WHAT YOU NEED TO DO: Reproduce, with no edits, the line that contains "[226 200 272 250]" and all the lines that follow it, ending with the last line of the records.

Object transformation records
◇ ◇ ◇
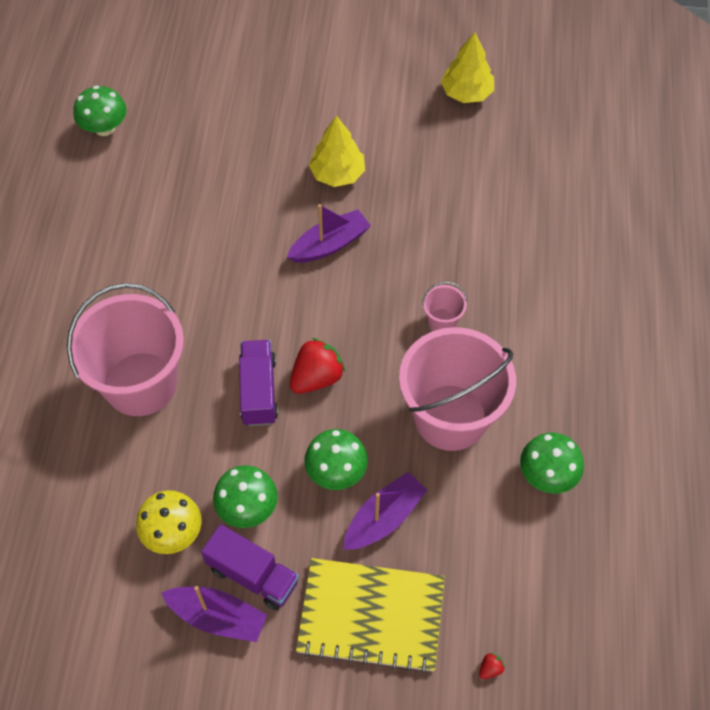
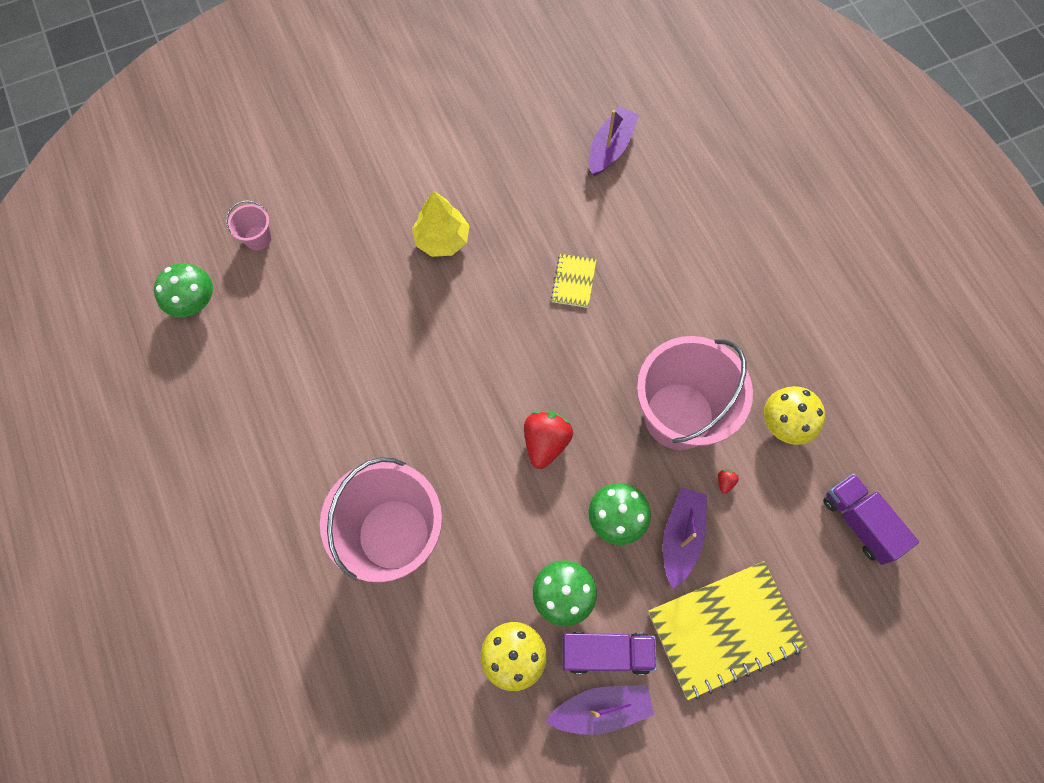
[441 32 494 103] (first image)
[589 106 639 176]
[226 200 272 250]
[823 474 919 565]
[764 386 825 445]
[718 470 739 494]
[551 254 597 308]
◇ ◇ ◇
THE COMPLETED TASK:
[226 200 272 250]
[823 474 919 565]
[764 386 825 445]
[718 470 739 494]
[551 254 597 308]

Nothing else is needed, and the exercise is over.